Work item: In the records below, find the line containing "(342, 344) = (578, 608): black"; restate it and every later line word for word, through the last.

Records supplied:
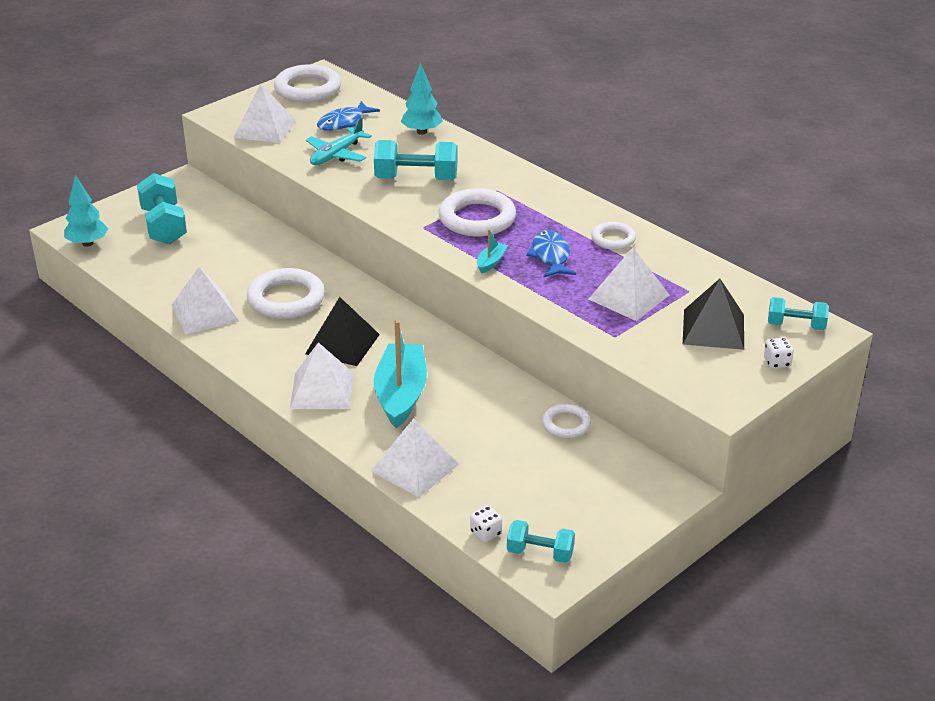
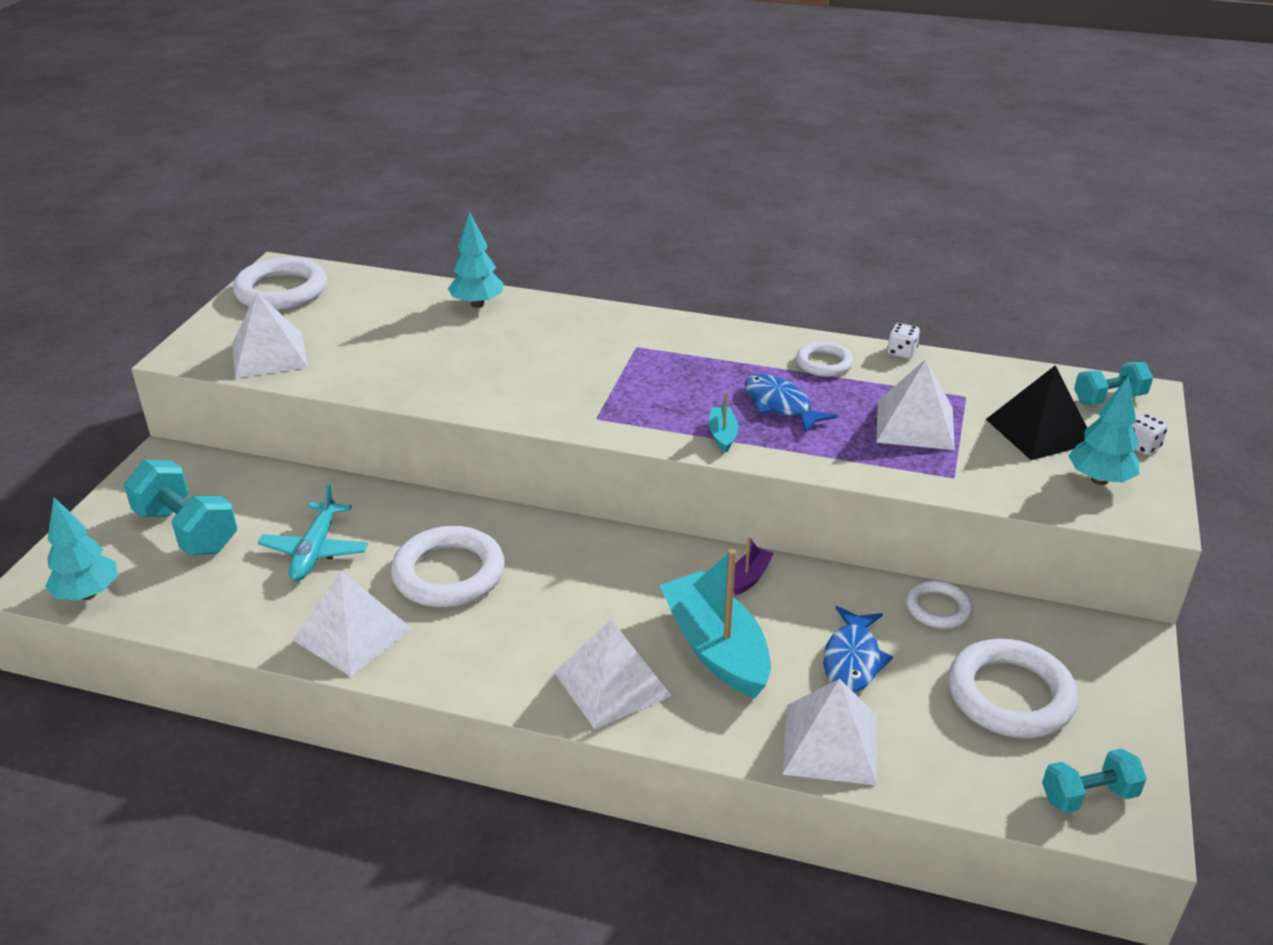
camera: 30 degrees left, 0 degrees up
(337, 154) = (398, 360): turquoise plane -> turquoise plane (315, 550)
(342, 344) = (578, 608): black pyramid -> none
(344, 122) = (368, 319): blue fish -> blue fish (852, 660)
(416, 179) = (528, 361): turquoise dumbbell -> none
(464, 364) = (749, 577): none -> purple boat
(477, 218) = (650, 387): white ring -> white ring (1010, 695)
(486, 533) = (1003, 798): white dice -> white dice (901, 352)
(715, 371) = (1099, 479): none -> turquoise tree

Exercise output:
(342, 344) = (578, 608): black pyramid -> none
(344, 122) = (368, 319): blue fish -> blue fish (852, 660)
(416, 179) = (528, 361): turquoise dumbbell -> none
(464, 364) = (749, 577): none -> purple boat
(477, 218) = (650, 387): white ring -> white ring (1010, 695)
(486, 533) = (1003, 798): white dice -> white dice (901, 352)
(715, 371) = (1099, 479): none -> turquoise tree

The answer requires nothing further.